TASK ITEM:
In full and without change, retype the records.

(Saved entries)
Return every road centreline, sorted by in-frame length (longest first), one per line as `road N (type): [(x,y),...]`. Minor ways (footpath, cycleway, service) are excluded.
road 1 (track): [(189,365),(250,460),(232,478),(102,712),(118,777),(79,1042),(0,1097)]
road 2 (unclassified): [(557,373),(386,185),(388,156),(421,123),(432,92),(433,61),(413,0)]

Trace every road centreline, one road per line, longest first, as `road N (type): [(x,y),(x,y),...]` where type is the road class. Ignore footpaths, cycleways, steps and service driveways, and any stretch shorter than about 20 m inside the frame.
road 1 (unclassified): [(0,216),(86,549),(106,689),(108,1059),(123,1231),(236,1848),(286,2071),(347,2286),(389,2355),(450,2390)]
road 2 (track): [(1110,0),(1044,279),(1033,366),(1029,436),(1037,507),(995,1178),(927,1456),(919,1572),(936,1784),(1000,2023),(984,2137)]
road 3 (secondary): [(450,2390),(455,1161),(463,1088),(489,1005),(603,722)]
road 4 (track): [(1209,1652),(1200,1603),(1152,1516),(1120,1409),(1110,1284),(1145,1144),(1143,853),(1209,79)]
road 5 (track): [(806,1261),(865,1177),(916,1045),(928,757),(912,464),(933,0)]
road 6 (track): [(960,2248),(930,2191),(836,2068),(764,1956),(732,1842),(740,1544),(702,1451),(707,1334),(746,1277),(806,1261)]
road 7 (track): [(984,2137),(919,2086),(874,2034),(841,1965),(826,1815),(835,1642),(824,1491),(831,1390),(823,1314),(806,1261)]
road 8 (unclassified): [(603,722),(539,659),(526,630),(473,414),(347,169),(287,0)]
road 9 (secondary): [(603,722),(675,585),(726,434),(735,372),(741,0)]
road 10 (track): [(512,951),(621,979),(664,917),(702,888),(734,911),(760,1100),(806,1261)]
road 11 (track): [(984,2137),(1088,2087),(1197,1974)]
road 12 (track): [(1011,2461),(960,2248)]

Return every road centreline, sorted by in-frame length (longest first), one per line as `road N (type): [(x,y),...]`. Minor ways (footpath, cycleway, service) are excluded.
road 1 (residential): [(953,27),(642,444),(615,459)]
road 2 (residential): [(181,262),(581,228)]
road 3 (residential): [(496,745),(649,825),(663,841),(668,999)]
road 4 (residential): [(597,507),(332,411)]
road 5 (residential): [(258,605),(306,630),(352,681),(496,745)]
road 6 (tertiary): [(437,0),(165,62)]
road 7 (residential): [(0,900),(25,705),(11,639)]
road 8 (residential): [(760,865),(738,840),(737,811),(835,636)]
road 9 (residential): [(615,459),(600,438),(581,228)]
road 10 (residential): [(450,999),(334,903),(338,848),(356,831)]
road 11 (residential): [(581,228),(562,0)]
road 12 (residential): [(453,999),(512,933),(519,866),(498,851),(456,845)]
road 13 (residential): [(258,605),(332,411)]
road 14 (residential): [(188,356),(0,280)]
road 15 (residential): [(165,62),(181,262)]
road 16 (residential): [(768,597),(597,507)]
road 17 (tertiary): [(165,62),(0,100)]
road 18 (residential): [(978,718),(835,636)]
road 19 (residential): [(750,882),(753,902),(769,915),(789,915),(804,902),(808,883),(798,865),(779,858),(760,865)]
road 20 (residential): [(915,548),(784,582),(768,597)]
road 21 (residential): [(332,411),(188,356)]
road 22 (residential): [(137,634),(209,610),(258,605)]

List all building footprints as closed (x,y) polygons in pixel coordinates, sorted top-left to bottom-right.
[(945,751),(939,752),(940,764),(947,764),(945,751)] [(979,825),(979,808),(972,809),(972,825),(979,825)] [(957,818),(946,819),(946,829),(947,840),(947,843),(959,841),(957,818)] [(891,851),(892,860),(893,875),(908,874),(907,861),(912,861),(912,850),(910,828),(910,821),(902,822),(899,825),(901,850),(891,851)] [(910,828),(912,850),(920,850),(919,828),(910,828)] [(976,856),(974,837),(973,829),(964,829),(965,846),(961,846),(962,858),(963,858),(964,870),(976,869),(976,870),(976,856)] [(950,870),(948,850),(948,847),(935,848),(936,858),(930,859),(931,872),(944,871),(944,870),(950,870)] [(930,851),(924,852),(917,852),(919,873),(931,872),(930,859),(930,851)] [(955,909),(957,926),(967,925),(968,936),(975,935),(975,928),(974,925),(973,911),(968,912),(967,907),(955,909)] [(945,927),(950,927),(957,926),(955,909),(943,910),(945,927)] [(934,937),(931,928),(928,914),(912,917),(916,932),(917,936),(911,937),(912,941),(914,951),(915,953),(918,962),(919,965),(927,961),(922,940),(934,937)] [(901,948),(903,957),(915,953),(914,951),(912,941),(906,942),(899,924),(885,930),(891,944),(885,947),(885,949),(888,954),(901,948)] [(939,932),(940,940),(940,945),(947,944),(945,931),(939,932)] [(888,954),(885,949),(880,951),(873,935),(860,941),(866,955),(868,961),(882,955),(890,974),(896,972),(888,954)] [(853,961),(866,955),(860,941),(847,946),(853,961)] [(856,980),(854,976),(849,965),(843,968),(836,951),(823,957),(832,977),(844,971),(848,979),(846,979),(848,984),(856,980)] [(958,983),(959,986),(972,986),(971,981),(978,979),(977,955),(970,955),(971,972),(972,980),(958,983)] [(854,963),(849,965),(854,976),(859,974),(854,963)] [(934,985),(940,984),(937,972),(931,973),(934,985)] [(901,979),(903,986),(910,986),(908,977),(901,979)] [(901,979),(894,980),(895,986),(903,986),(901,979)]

ANSWER BELOW:
Return every road centreline, sorted by in-frame length (longest first), one per line as `road N (type): [(x,y),...]`. Minor ways (footpath, cycleway, service) are excluded.
road 1 (track): [(189,365),(250,460),(232,478),(102,712),(118,777),(79,1042),(0,1097)]
road 2 (unclassified): [(557,373),(386,185),(388,156),(421,123),(432,92),(433,61),(413,0)]

Trace every road centreline, one road per line, longest first, as `road N (type): [(x,y),(x,y),...]` where type is the road class. Ignore footpaths, cycleways, steps and service driveways, and any stretch shorter than about 20 m inside the frame.
road 1 (unclassified): [(0,216),(86,549),(106,689),(108,1059),(123,1231),(236,1848),(286,2071),(347,2286),(389,2355),(450,2390)]
road 2 (track): [(1110,0),(1044,279),(1033,366),(1029,436),(1037,507),(995,1178),(927,1456),(919,1572),(936,1784),(1000,2023),(984,2137)]
road 3 (secondary): [(450,2390),(455,1161),(463,1088),(489,1005),(603,722)]
road 4 (track): [(1209,1652),(1200,1603),(1152,1516),(1120,1409),(1110,1284),(1145,1144),(1143,853),(1209,79)]
road 5 (track): [(806,1261),(865,1177),(916,1045),(928,757),(912,464),(933,0)]
road 6 (track): [(960,2248),(930,2191),(836,2068),(764,1956),(732,1842),(740,1544),(702,1451),(707,1334),(746,1277),(806,1261)]
road 7 (track): [(984,2137),(919,2086),(874,2034),(841,1965),(826,1815),(835,1642),(824,1491),(831,1390),(823,1314),(806,1261)]
road 8 (unclassified): [(603,722),(539,659),(526,630),(473,414),(347,169),(287,0)]
road 9 (secondary): [(603,722),(675,585),(726,434),(735,372),(741,0)]
road 10 (track): [(512,951),(621,979),(664,917),(702,888),(734,911),(760,1100),(806,1261)]
road 11 (track): [(984,2137),(1088,2087),(1197,1974)]
road 12 (track): [(1011,2461),(960,2248)]

Return every road centreline, sorted by in-frame length (longest first), one per line as `road N (type): [(x,y),...]`. Minor ways (footpath, cycleway, service) are excluded.
road 1 (residential): [(953,27),(642,444),(615,459)]
road 2 (residential): [(181,262),(581,228)]
road 3 (residential): [(496,745),(649,825),(663,841),(668,999)]
road 4 (residential): [(597,507),(332,411)]
road 5 (residential): [(258,605),(306,630),(352,681),(496,745)]
road 6 (tertiary): [(437,0),(165,62)]
road 7 (residential): [(0,900),(25,705),(11,639)]
road 8 (residential): [(760,865),(738,840),(737,811),(835,636)]
road 9 (residential): [(615,459),(600,438),(581,228)]
road 10 (residential): [(450,999),(334,903),(338,848),(356,831)]
road 11 (residential): [(581,228),(562,0)]
road 12 (residential): [(453,999),(512,933),(519,866),(498,851),(456,845)]
road 13 (residential): [(258,605),(332,411)]
road 14 (residential): [(188,356),(0,280)]
road 15 (residential): [(165,62),(181,262)]
road 16 (residential): [(768,597),(597,507)]
road 17 (tertiary): [(165,62),(0,100)]
road 18 (residential): [(978,718),(835,636)]
road 19 (residential): [(750,882),(753,902),(769,915),(789,915),(804,902),(808,883),(798,865),(779,858),(760,865)]
road 20 (residential): [(915,548),(784,582),(768,597)]
road 21 (residential): [(332,411),(188,356)]
road 22 (residential): [(137,634),(209,610),(258,605)]

List all building footprints as closed (x,y) polygons in pixel coordinates, sorted top-left to bottom-right.
[(945,751),(939,752),(940,764),(947,764),(945,751)] [(979,825),(979,808),(972,809),(972,825),(979,825)] [(957,818),(946,819),(946,829),(947,840),(947,843),(959,841),(957,818)] [(891,851),(892,860),(893,875),(908,874),(907,861),(912,861),(912,850),(910,828),(910,821),(902,822),(899,825),(901,850),(891,851)] [(910,828),(912,850),(920,850),(919,828),(910,828)] [(976,856),(974,837),(973,829),(964,829),(965,846),(961,846),(962,858),(963,858),(964,870),(976,869),(976,870),(976,856)] [(950,870),(948,850),(948,847),(935,848),(936,858),(930,859),(931,872),(944,871),(944,870),(950,870)] [(930,851),(924,852),(917,852),(919,873),(931,872),(930,859),(930,851)] [(955,909),(957,926),(967,925),(968,936),(975,935),(975,928),(974,925),(973,911),(968,912),(967,907),(955,909)] [(945,927),(950,927),(957,926),(955,909),(943,910),(945,927)] [(934,937),(931,928),(928,914),(912,917),(916,932),(917,936),(911,937),(912,941),(914,951),(915,953),(918,962),(919,965),(927,961),(922,940),(934,937)] [(901,948),(903,957),(915,953),(914,951),(912,941),(906,942),(899,924),(885,930),(891,944),(885,947),(885,949),(888,954),(901,948)] [(939,932),(940,940),(940,945),(947,944),(945,931),(939,932)] [(888,954),(885,949),(880,951),(873,935),(860,941),(866,955),(868,961),(882,955),(890,974),(896,972),(888,954)] [(853,961),(866,955),(860,941),(847,946),(853,961)] [(856,980),(854,976),(849,965),(843,968),(836,951),(823,957),(832,977),(844,971),(848,979),(846,979),(848,984),(856,980)] [(958,983),(959,986),(972,986),(971,981),(978,979),(977,955),(970,955),(971,972),(972,980),(958,983)] [(854,963),(849,965),(854,976),(859,974),(854,963)] [(934,985),(940,984),(937,972),(931,973),(934,985)] [(901,979),(903,986),(910,986),(908,977),(901,979)] [(901,979),(894,980),(895,986),(903,986),(901,979)]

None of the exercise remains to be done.